Exercise description » Write out the stretch of lines below that begins at the line with "(700, 265) = (462, 269): none -> white vase" and ends at the line with "(740, 280) = (492, 271): white", including both, exactly as given and nothing more.

Given records »

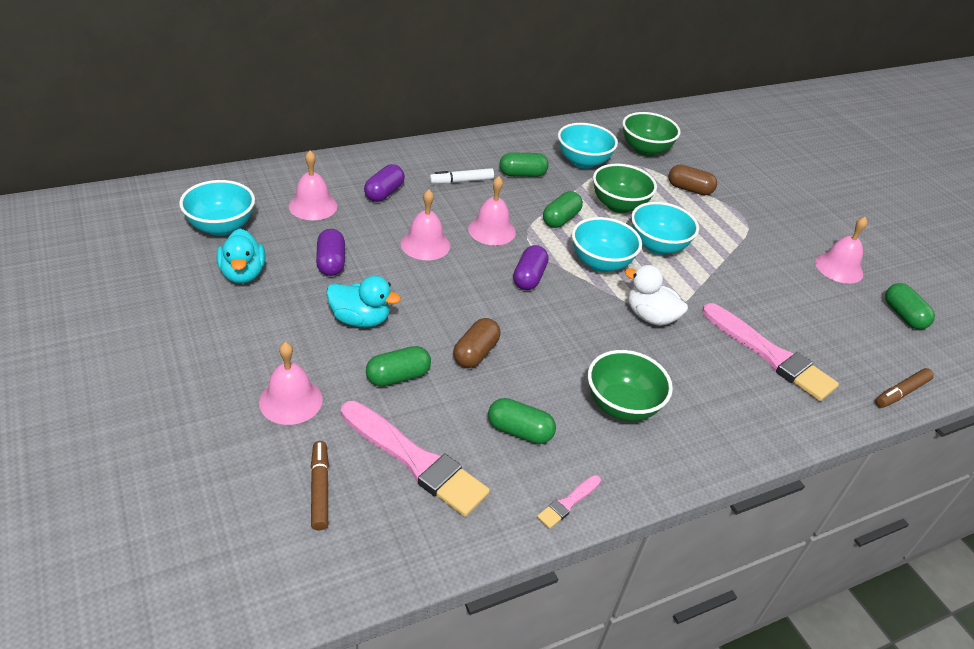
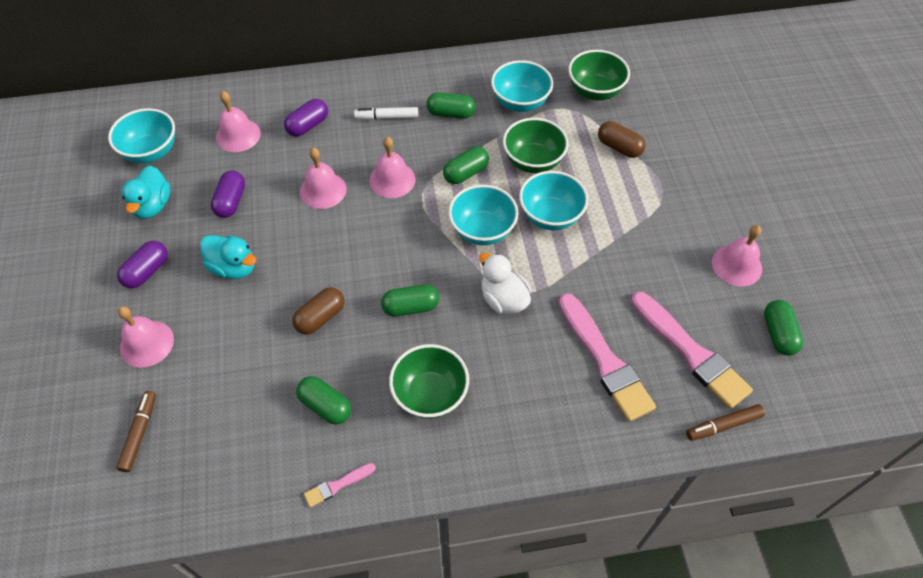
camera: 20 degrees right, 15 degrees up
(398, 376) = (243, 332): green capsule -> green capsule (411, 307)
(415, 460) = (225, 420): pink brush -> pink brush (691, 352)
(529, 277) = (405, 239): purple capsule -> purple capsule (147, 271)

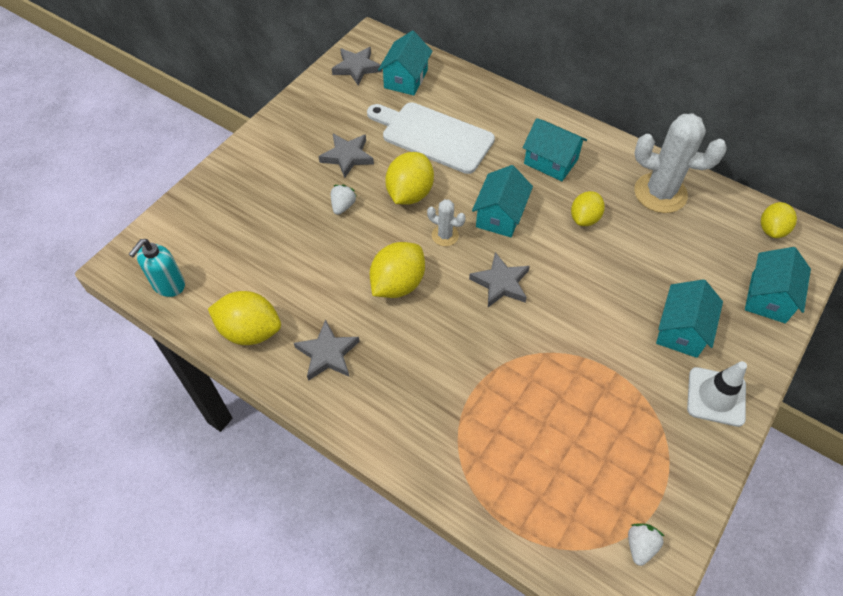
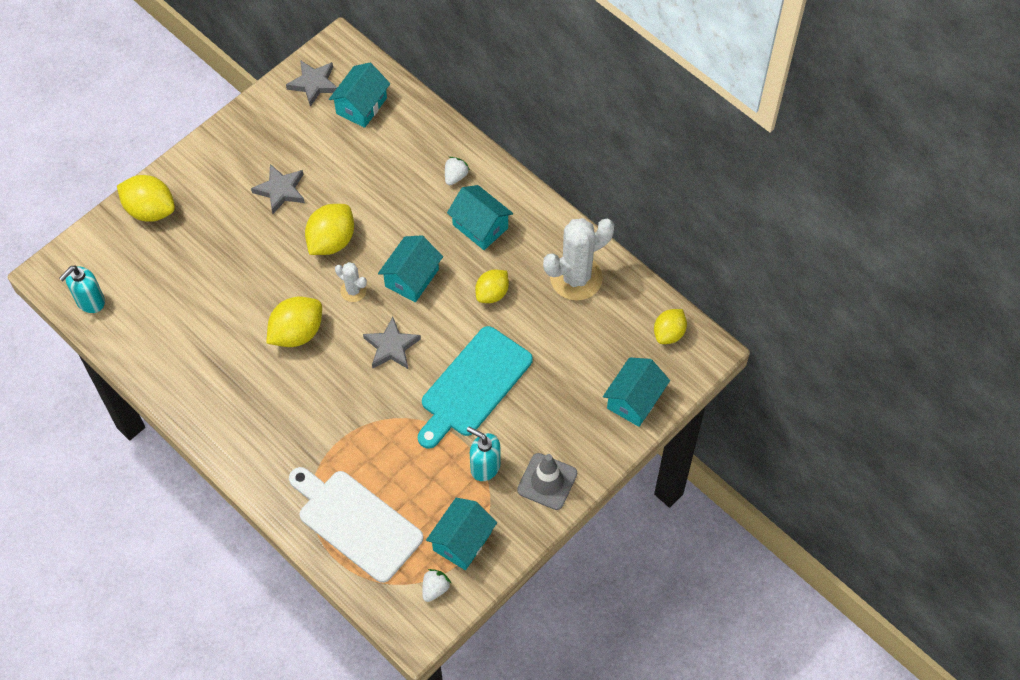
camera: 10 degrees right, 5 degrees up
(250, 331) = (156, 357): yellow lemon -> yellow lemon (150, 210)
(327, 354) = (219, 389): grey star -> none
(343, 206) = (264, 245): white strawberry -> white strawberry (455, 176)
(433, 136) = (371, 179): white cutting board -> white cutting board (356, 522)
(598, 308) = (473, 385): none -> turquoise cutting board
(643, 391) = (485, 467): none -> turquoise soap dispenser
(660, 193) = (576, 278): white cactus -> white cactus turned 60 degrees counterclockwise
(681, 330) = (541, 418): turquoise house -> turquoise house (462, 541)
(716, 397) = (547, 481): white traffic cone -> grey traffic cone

...

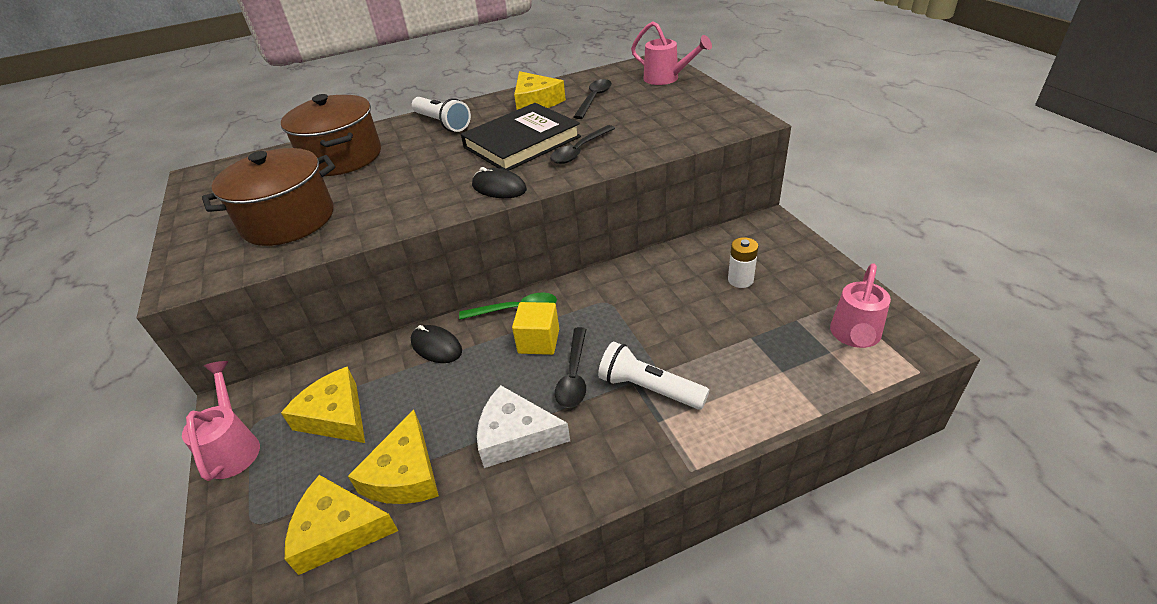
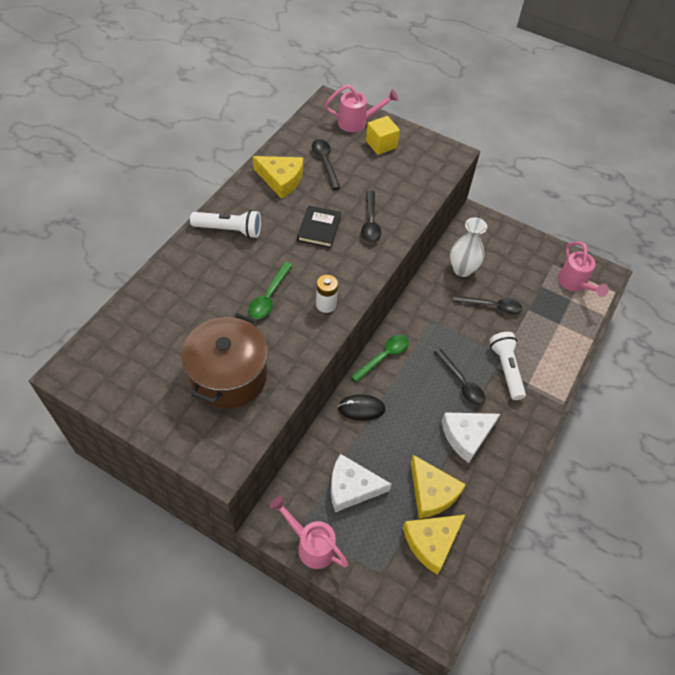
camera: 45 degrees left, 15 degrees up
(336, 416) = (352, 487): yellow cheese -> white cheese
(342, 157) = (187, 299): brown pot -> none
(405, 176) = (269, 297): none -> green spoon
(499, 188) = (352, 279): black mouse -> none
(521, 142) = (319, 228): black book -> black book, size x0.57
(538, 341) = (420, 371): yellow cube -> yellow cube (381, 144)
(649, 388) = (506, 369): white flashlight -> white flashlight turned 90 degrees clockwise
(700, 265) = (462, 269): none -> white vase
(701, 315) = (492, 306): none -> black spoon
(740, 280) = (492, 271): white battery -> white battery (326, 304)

Expected output »
(700, 265) = (462, 269): none -> white vase
(701, 315) = (492, 306): none -> black spoon
(740, 280) = (492, 271): white battery -> white battery (326, 304)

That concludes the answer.